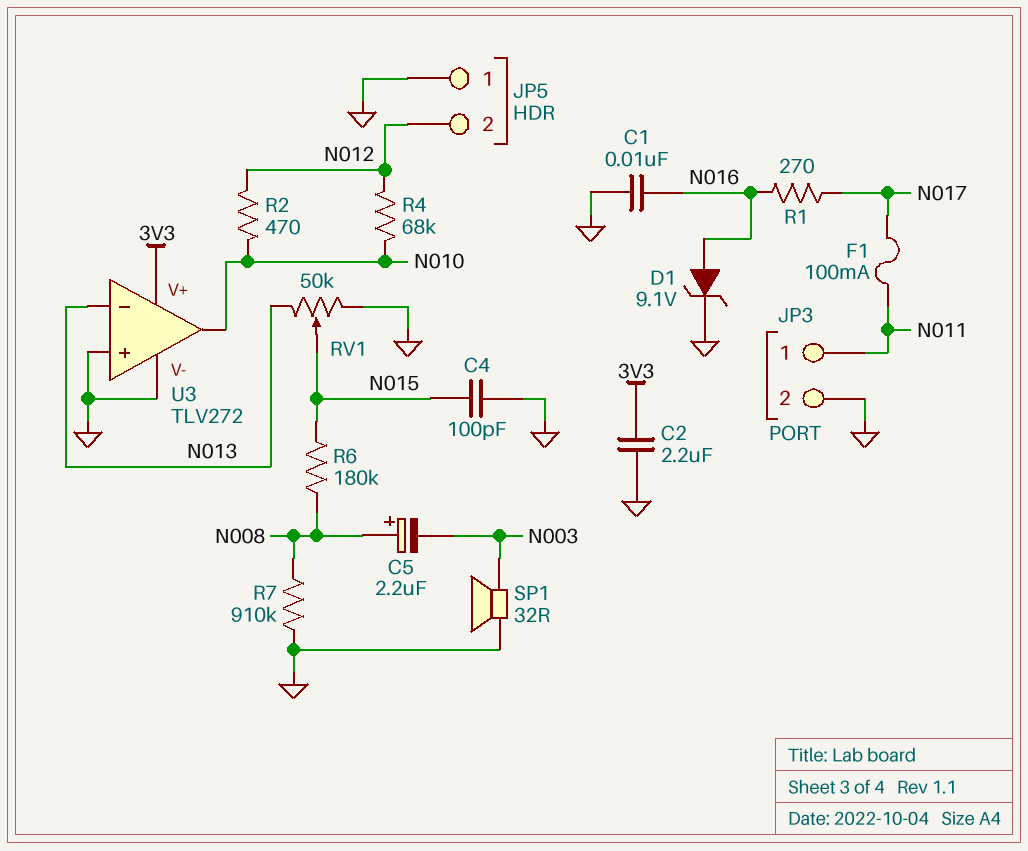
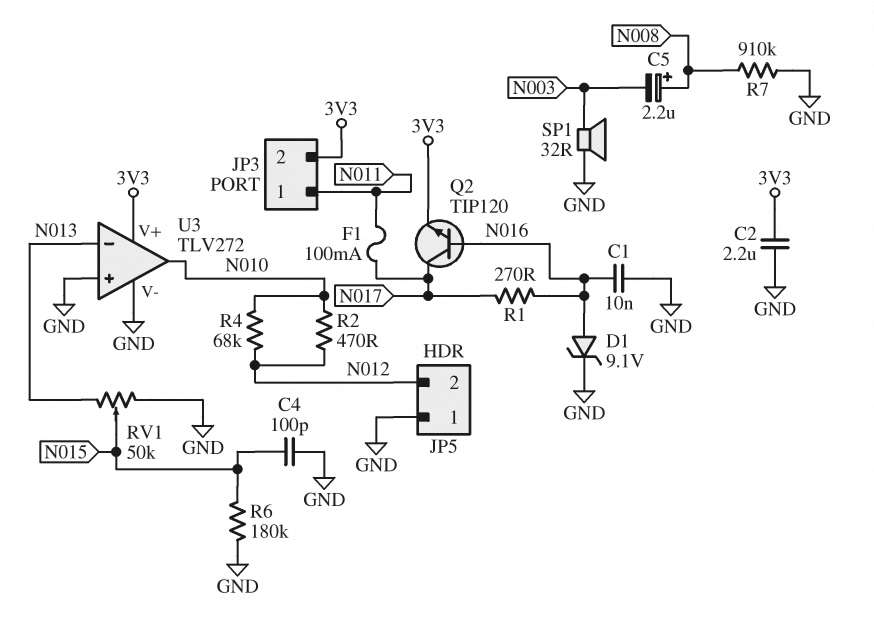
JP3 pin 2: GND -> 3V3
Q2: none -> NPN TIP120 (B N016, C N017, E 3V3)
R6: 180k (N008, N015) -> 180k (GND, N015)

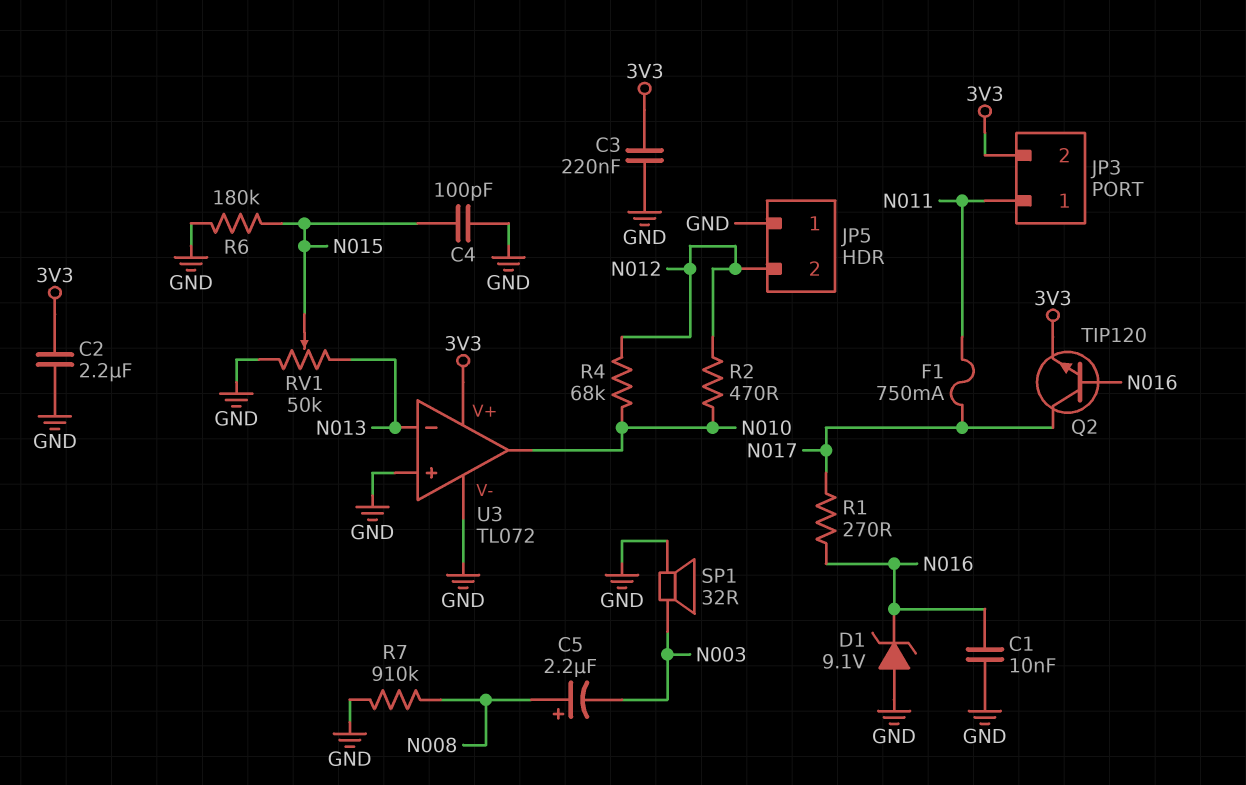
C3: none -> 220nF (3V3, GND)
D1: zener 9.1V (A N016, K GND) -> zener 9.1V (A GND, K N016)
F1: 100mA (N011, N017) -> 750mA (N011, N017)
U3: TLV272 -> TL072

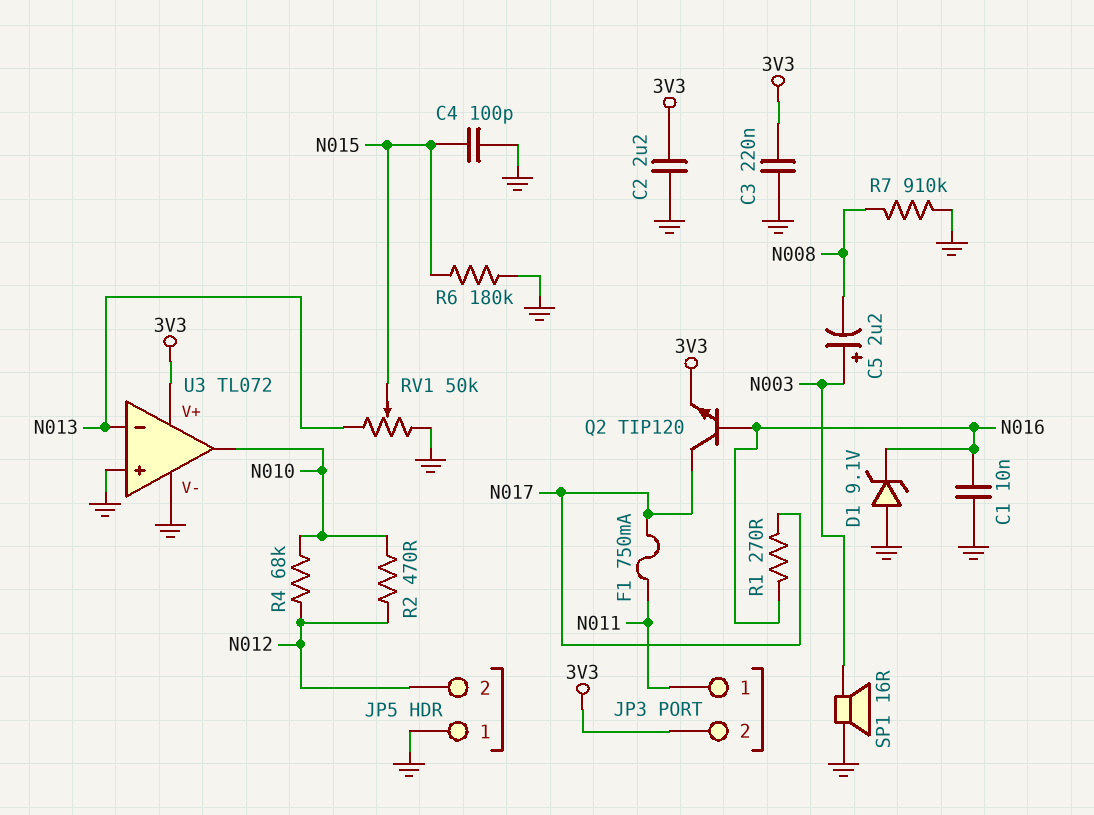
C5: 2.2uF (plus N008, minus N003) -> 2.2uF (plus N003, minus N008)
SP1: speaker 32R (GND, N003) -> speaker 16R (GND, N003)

════════════════

_Assigned task_
The line containing "C5: 2.2uF (plus" marks the start. Repeat it and every line after it to the end of the listing above, exactly.

_Task solution_
C5: 2.2uF (plus N008, minus N003) -> 2.2uF (plus N003, minus N008)
SP1: speaker 32R (GND, N003) -> speaker 16R (GND, N003)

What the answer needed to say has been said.